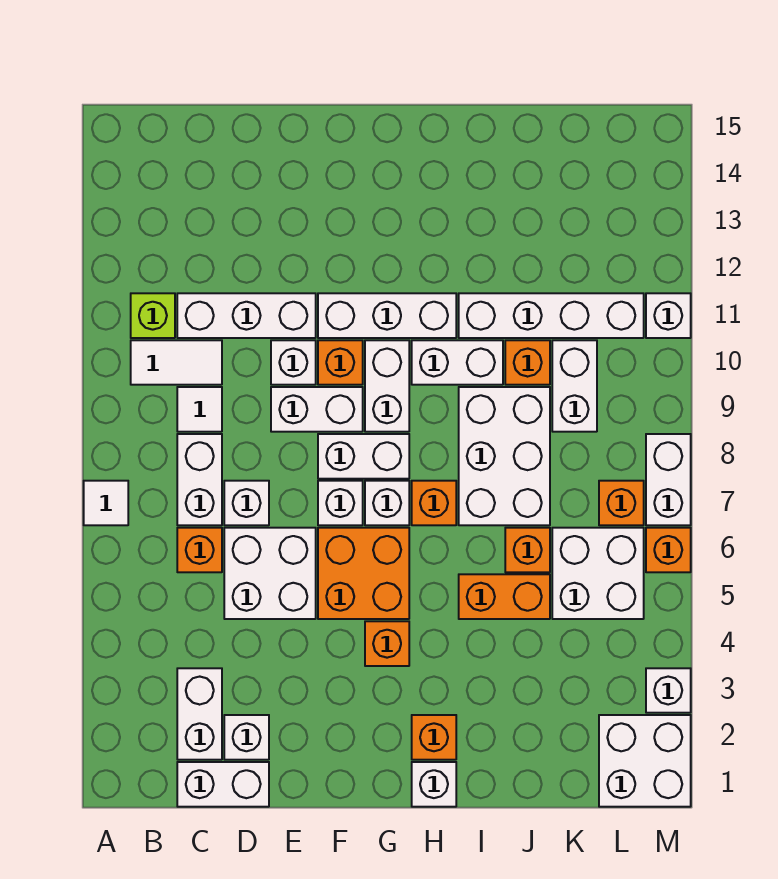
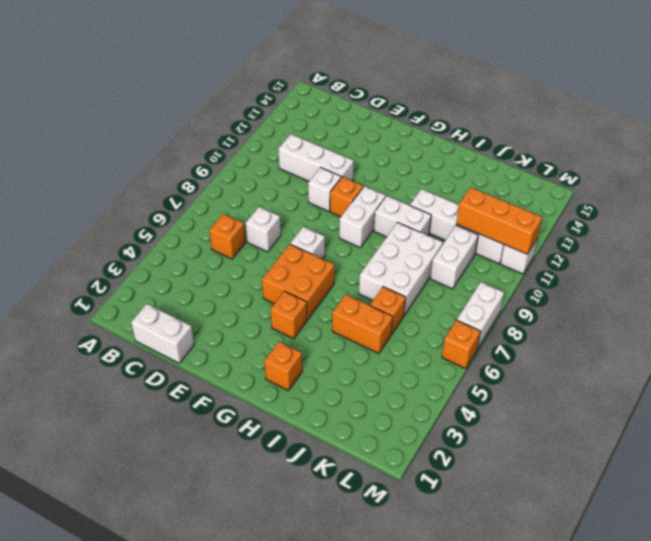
orange brick K11:M11 level 2 -> none
none -> white tile A7 level 1
none -> white tile B10:C10 level 1
none -> lime brick B11 level 1
none -> white brick C2:C3 level 1

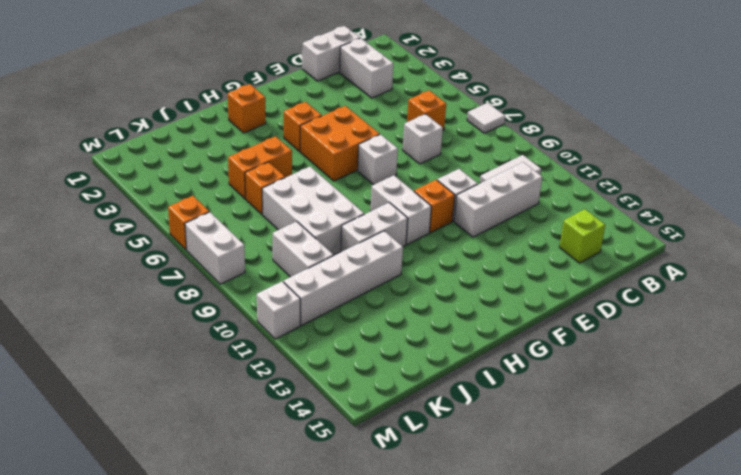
lime brick C14 level 1 -> lime brick B11 level 1
none -> white brick C7:C8 level 1
none -> white tile C9 level 1
none -> white brick D2 level 1
none -> white brick D5:E6 level 1

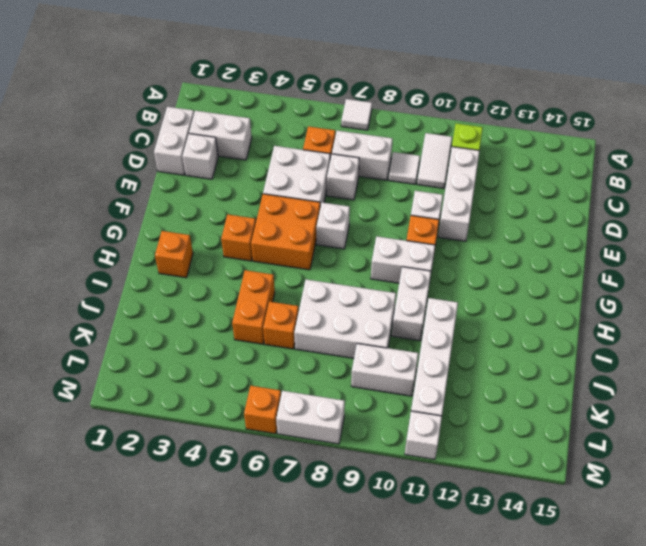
none -> white brick E9:F9 level 1
none -> white brick F8:G8 level 1
none -> white brick F11:H11 level 1
none -> white brick G7 level 1

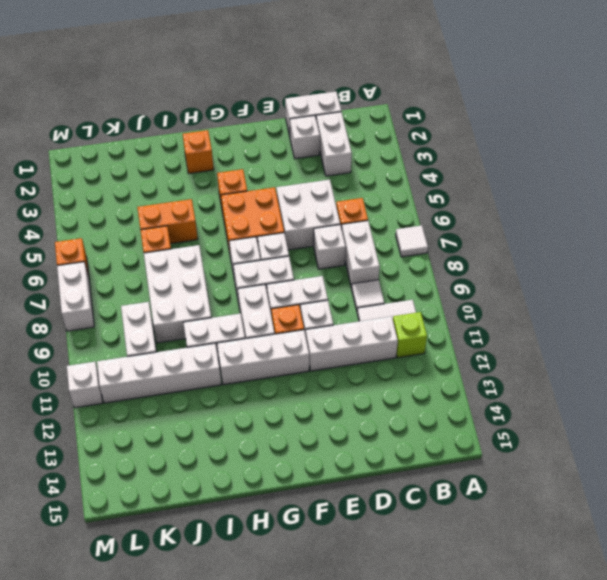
none -> white brick H1 level 1
none -> orange brick H7 level 1
none -> orange brick J10 level 1
none -> white brick K5:L6 level 1

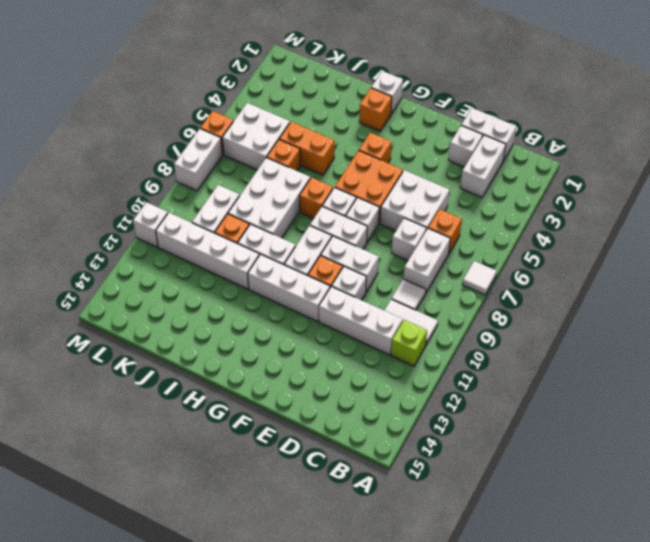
none -> white brick L1:M2 level 1
none -> orange brick L7 level 1
none -> white brick M3 level 1

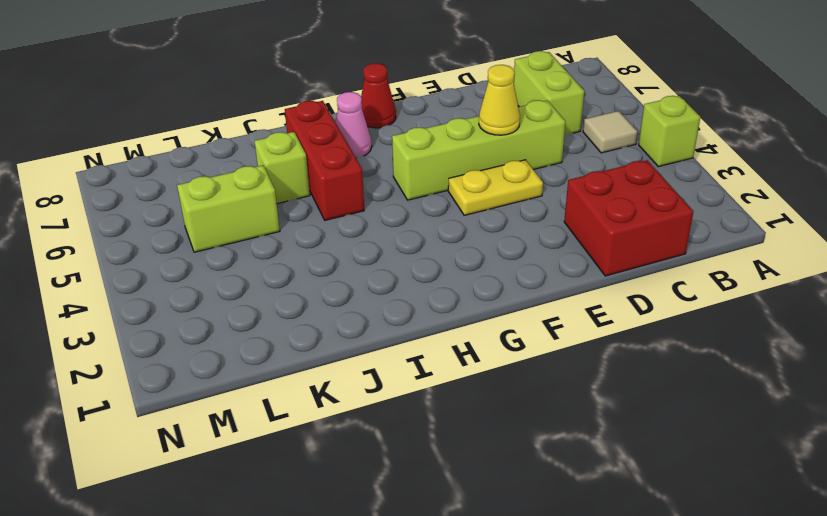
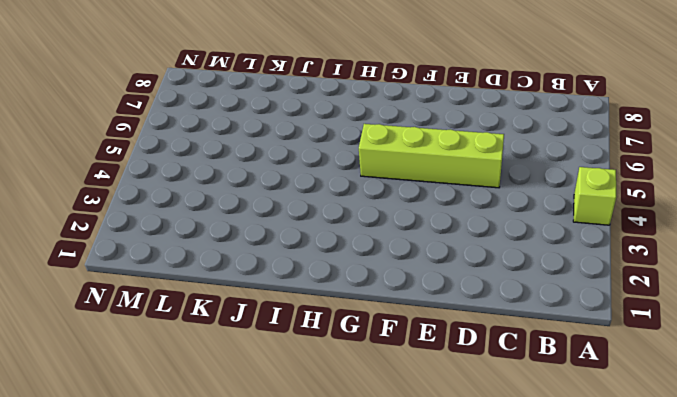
none -> tan tile B5 level 1
none -> red brick C1:D2 level 1
none -> lime brick C6:C7 level 1

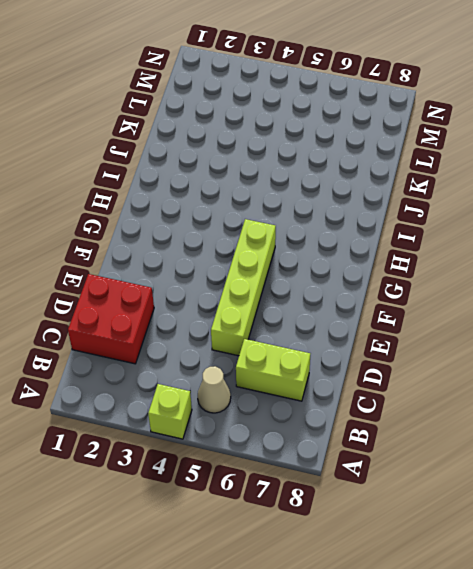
tan cone B5 level 1 -> tan tile B5 level 1
none -> yellow plate E4:F4 level 1
none -> red cone G8 level 1
none -> pink cone H7 level 1

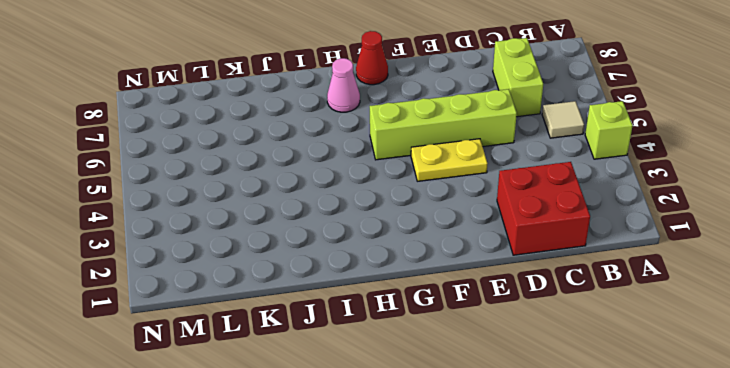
none -> red brick I5:I7 level 1
none -> lime brick J6 level 1
none -> lime brick K5:L5 level 1

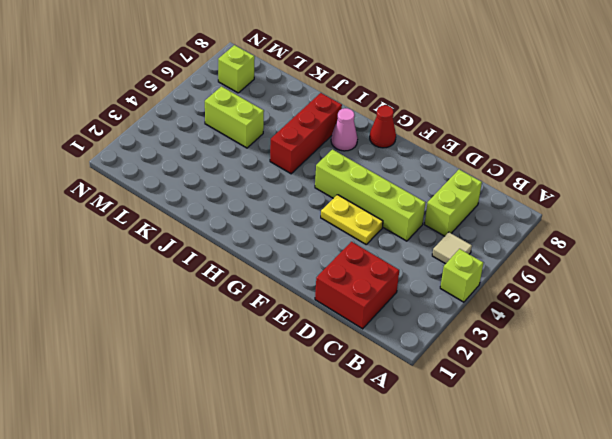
lime brick M7 level 1 -> lime brick J6 level 1
none -> yellow cone E5 level 2

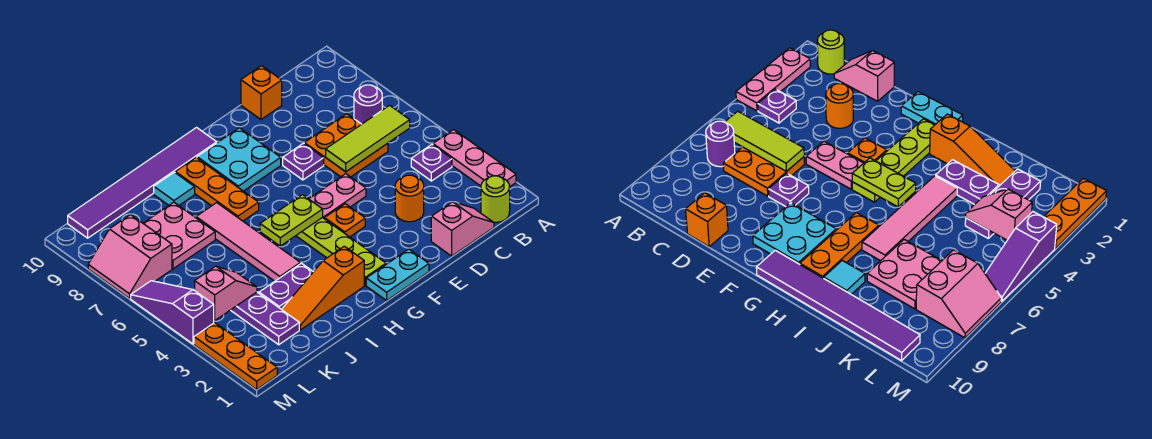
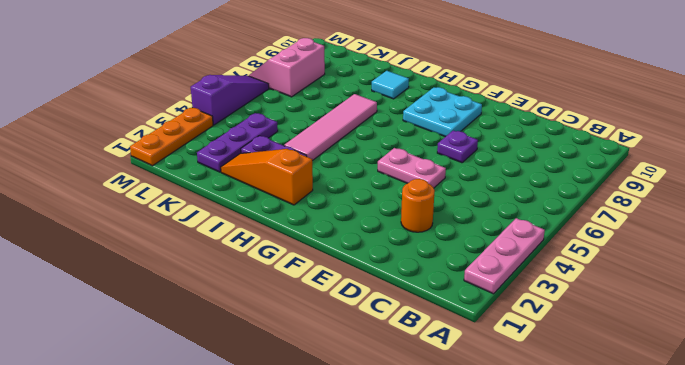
none -> lime round brick B1 level 1
none -> purple plate B4 level 1
none -> purple round brick B7 level 1

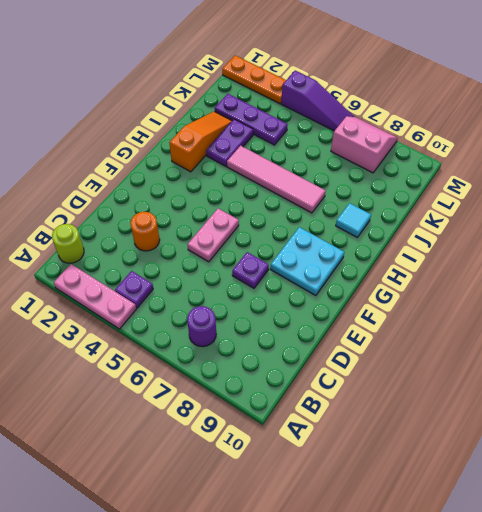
none -> pink slope C1:D1 level 1 top D
none -> orange plate C6:D7 level 1
none -> orange brick D10 level 1

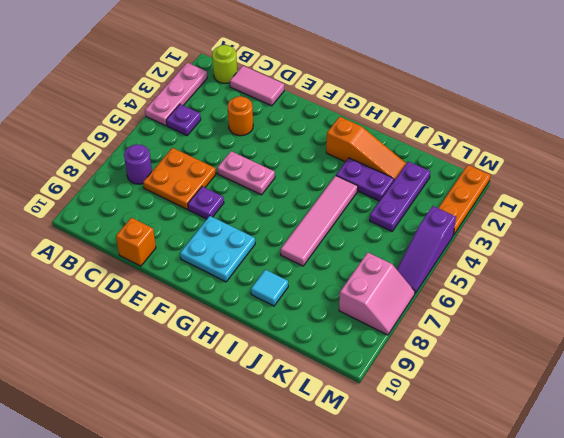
pink tile C1:D1 level 1 -> pink slope C1:D1 level 1 top D
none -> cyan plate F1:G1 level 1
none -> orange plate F4 level 1
none -> lime plate G2:G5 level 1

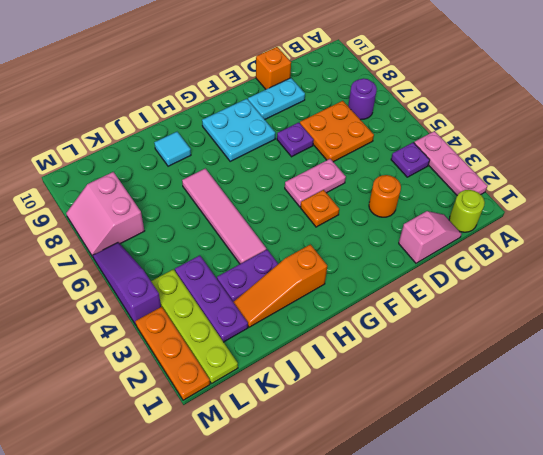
cyan plate D9:E9 level 1 -> cyan plate F1:G1 level 1
lime plate L1:L4 level 1 -> lime plate G2:G5 level 1
none -> purple tile G10:L10 level 1
none -> orange plate H7:H9 level 1
none -> pink plate J7:K8 level 1

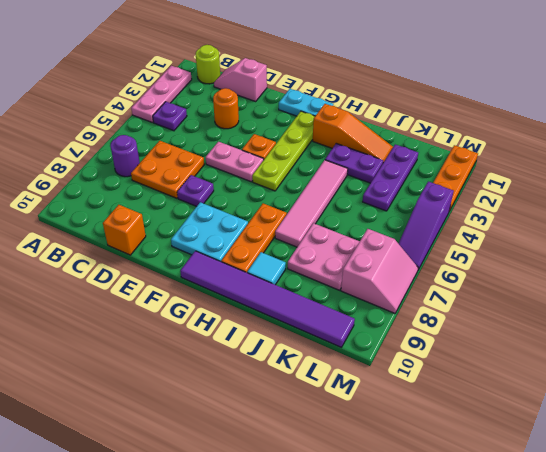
none -> lime tile B6:D6 level 2
none -> lime plate G5:H5 level 2
none -> pink slope K4:L4 level 2 top L

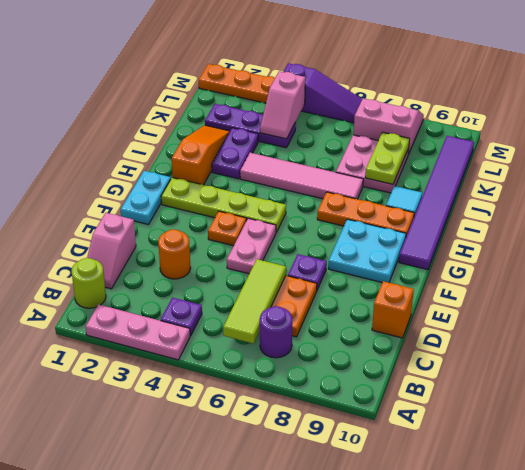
lime plate J8:K8 level 2 -> lime plate G5:H5 level 2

......

In the records above, take every line from the opening one through the line with "none -> white brick C7:C8 level 1" and repeat it exactly; pictures are not part of the copy.

orange brick K11:M11 level 2 -> none
none -> white tile A7 level 1
none -> white tile B10:C10 level 1
none -> lime brick B11 level 1
none -> white brick C2:C3 level 1

lime brick C14 level 1 -> lime brick B11 level 1
none -> white brick C7:C8 level 1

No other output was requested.